(Dataset entries)
= Beginning of Section =
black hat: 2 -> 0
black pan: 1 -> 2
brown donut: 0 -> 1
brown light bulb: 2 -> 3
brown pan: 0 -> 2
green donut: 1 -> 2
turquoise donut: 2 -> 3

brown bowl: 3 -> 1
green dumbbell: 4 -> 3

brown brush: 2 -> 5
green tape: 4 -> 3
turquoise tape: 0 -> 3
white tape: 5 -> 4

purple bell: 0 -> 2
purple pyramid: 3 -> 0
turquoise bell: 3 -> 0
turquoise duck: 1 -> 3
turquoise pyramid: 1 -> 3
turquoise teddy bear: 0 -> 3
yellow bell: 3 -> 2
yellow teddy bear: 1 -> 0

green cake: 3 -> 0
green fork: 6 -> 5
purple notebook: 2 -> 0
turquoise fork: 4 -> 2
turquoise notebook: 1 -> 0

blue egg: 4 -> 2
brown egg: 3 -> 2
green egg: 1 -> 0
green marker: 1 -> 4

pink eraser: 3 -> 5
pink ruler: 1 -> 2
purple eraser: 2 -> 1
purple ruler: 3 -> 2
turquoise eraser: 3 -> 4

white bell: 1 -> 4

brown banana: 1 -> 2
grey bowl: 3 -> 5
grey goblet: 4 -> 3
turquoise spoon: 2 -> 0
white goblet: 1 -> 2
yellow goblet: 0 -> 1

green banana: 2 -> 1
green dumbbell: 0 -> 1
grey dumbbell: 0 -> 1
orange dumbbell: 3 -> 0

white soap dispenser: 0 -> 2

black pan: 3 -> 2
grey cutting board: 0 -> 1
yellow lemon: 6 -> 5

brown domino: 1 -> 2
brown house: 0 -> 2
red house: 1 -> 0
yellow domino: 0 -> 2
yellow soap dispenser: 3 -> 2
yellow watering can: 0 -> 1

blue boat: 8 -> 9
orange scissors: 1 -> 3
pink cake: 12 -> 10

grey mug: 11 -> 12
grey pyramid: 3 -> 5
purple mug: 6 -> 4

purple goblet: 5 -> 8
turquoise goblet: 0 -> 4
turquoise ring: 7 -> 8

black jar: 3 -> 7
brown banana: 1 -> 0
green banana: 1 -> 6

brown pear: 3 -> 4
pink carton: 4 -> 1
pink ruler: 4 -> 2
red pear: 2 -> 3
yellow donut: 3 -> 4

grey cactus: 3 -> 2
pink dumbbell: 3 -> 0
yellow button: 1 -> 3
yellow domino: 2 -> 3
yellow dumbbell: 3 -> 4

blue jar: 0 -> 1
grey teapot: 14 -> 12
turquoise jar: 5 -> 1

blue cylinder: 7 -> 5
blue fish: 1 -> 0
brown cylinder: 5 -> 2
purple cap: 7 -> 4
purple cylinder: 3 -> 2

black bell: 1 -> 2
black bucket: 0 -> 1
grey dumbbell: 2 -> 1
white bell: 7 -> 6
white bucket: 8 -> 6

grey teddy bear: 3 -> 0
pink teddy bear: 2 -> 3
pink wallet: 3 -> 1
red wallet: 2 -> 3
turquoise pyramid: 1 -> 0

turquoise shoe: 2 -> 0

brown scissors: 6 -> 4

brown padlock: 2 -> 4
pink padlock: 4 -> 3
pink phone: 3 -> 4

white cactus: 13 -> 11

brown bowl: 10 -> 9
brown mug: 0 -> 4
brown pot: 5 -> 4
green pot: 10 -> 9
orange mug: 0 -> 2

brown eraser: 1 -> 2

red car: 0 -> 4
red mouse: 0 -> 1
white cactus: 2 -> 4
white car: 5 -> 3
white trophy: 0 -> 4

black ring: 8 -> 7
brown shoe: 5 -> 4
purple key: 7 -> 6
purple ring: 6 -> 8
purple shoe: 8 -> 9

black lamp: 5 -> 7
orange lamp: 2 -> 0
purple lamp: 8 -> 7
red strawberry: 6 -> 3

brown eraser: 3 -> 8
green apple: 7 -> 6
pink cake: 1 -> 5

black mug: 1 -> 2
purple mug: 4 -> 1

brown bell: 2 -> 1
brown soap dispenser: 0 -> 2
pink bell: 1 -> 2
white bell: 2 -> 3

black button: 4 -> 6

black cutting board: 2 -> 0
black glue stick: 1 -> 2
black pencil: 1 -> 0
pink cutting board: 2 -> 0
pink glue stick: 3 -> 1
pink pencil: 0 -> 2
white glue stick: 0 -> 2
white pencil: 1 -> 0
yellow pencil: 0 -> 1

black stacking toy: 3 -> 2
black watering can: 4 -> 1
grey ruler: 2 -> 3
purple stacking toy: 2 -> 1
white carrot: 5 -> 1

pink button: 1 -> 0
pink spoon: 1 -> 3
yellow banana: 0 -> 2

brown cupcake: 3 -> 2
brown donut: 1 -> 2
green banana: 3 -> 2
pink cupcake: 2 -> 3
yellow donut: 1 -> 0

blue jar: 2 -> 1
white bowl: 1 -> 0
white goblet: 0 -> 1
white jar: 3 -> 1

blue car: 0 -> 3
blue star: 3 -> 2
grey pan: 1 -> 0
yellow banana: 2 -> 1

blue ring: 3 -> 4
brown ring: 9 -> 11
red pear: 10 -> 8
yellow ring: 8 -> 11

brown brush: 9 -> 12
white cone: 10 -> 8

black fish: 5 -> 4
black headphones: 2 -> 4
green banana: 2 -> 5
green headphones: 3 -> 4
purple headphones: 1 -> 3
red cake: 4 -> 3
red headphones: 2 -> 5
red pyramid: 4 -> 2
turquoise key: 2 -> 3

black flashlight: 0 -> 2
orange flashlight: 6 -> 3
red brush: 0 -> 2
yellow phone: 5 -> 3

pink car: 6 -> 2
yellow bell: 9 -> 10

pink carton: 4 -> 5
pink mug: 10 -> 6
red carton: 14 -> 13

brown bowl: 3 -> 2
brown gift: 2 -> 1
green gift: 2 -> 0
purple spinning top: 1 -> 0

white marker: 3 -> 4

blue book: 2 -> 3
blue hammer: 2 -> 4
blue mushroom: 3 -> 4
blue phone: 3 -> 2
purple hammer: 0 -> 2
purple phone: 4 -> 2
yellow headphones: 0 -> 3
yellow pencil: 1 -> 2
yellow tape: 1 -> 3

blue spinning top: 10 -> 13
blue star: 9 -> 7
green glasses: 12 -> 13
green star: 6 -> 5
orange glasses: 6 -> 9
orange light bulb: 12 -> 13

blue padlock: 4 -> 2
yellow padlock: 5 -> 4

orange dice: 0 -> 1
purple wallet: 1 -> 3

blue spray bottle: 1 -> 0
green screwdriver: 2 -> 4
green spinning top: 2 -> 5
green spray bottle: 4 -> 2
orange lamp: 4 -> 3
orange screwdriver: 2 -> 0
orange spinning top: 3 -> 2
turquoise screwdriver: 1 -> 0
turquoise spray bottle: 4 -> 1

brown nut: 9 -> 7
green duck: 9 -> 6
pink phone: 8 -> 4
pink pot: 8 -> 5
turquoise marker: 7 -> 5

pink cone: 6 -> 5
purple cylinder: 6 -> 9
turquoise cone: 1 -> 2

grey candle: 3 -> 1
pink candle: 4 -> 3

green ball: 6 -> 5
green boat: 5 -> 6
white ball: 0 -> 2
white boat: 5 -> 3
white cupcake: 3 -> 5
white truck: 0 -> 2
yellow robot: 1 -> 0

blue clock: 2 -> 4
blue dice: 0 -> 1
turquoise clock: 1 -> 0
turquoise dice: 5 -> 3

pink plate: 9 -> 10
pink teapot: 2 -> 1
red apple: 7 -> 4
= End of Section =
**DIRECTIONS:**
What is needed is an exact copy of the lines above, from the one containing "white goblet: 1 -> 2" through the one containing "pink carton: 4 -> 1", with nothing added.

**ANSWER BOX:**
white goblet: 1 -> 2
yellow goblet: 0 -> 1

green banana: 2 -> 1
green dumbbell: 0 -> 1
grey dumbbell: 0 -> 1
orange dumbbell: 3 -> 0

white soap dispenser: 0 -> 2

black pan: 3 -> 2
grey cutting board: 0 -> 1
yellow lemon: 6 -> 5

brown domino: 1 -> 2
brown house: 0 -> 2
red house: 1 -> 0
yellow domino: 0 -> 2
yellow soap dispenser: 3 -> 2
yellow watering can: 0 -> 1

blue boat: 8 -> 9
orange scissors: 1 -> 3
pink cake: 12 -> 10

grey mug: 11 -> 12
grey pyramid: 3 -> 5
purple mug: 6 -> 4

purple goblet: 5 -> 8
turquoise goblet: 0 -> 4
turquoise ring: 7 -> 8

black jar: 3 -> 7
brown banana: 1 -> 0
green banana: 1 -> 6

brown pear: 3 -> 4
pink carton: 4 -> 1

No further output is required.